• _YOUR GOAL_: Set down every line of the material below word for word, leaving out the pictures.

• _INFORMATION PROVIDED_:
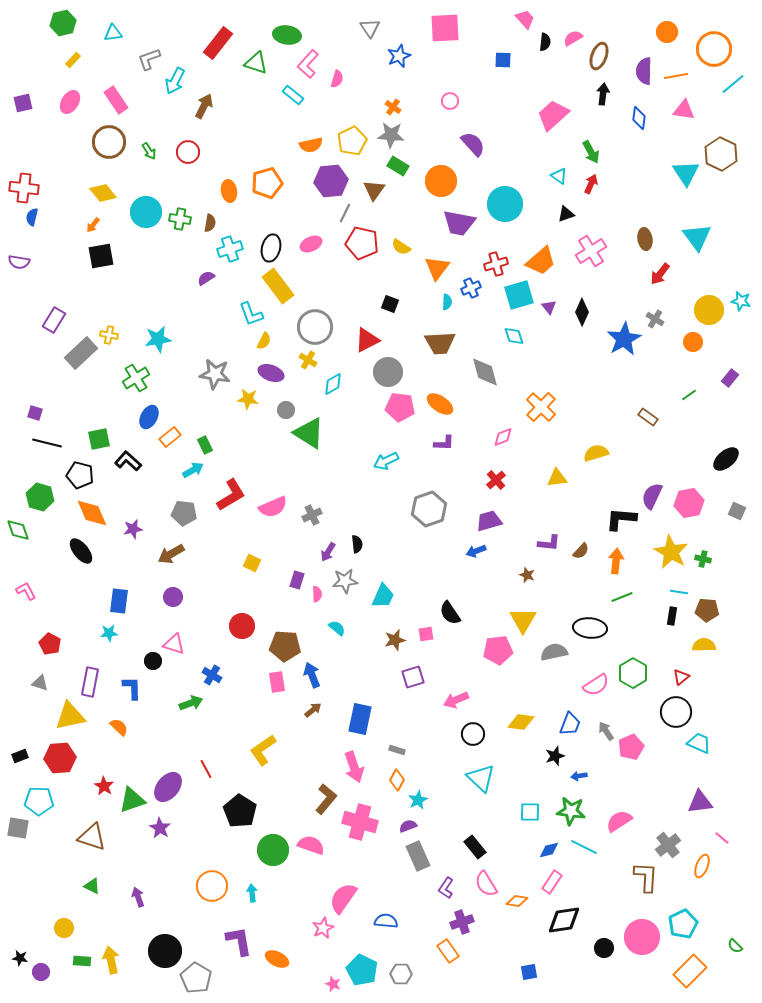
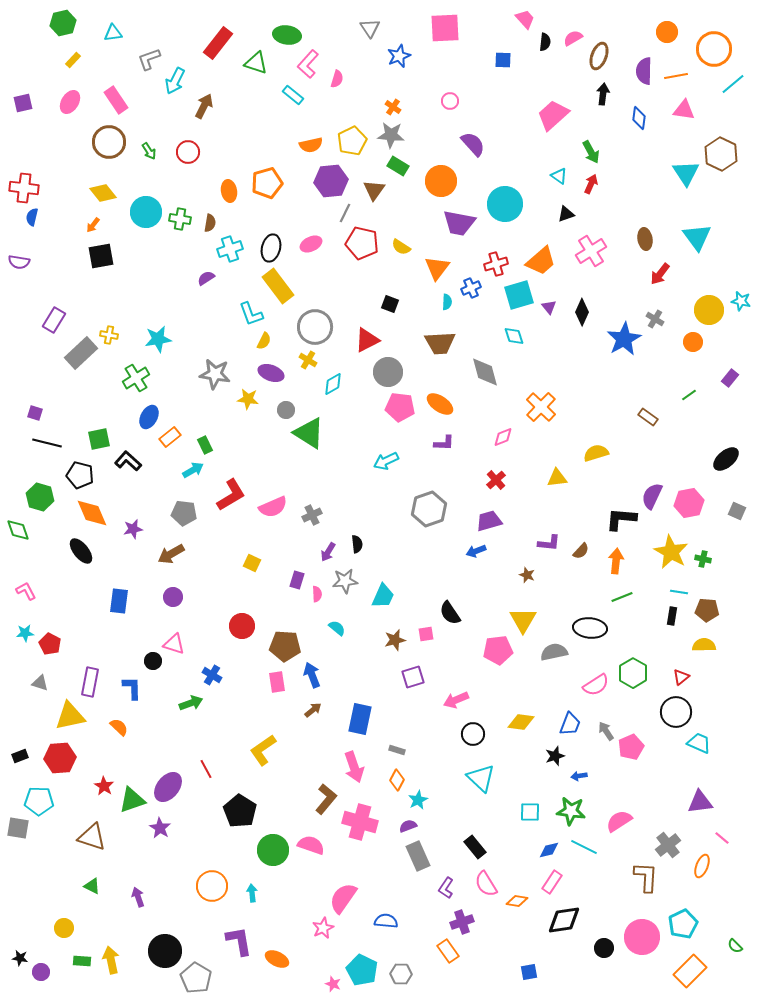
cyan star at (109, 633): moved 84 px left
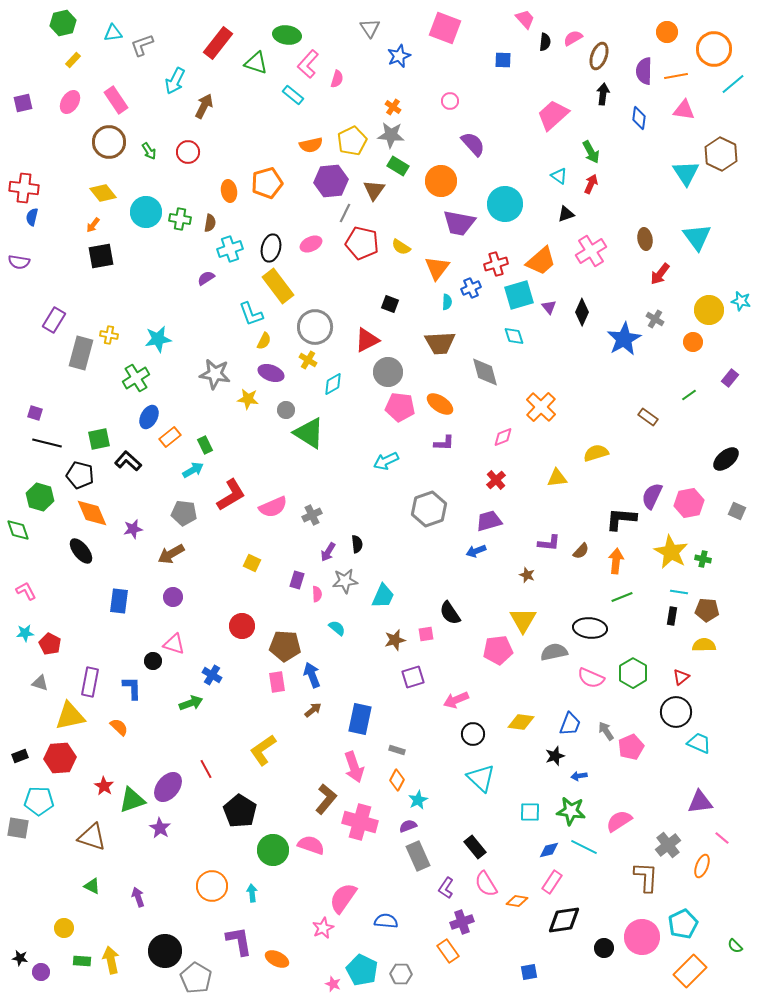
pink square at (445, 28): rotated 24 degrees clockwise
gray L-shape at (149, 59): moved 7 px left, 14 px up
gray rectangle at (81, 353): rotated 32 degrees counterclockwise
pink semicircle at (596, 685): moved 5 px left, 7 px up; rotated 56 degrees clockwise
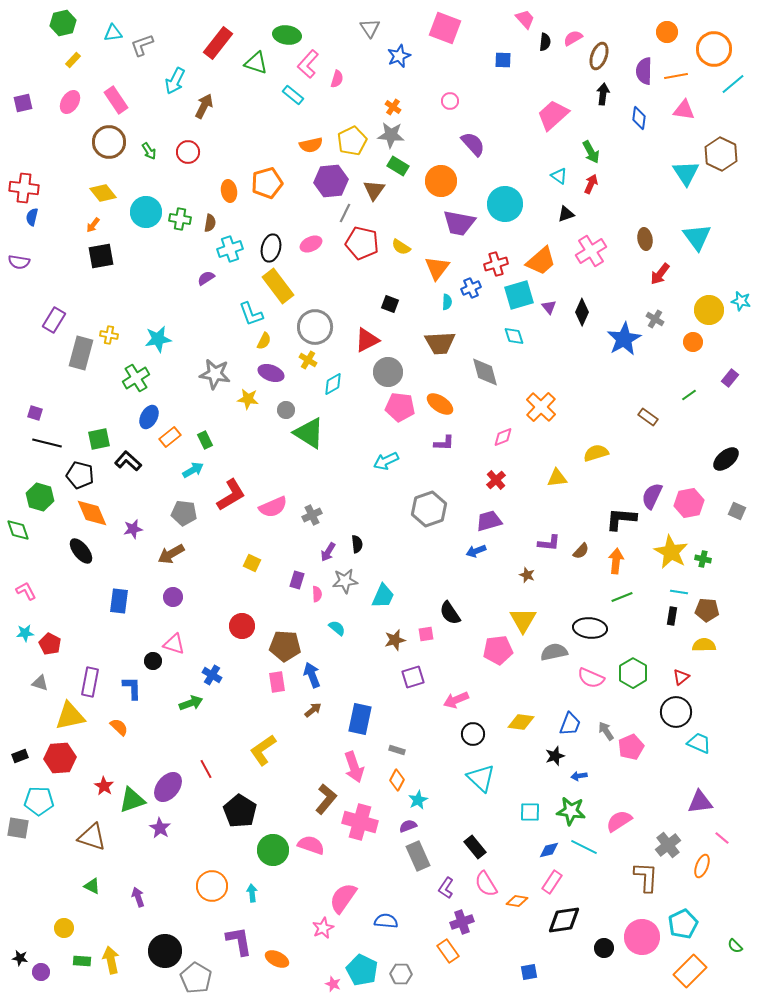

• _EXERCISE SOLUTION_:
cyan star at (109, 633): moved 84 px left
pink square at (445, 28): rotated 24 degrees clockwise
gray L-shape at (149, 59): moved 7 px left, 14 px up
gray rectangle at (81, 353): rotated 32 degrees counterclockwise
pink semicircle at (596, 685): moved 5 px left, 7 px up; rotated 56 degrees clockwise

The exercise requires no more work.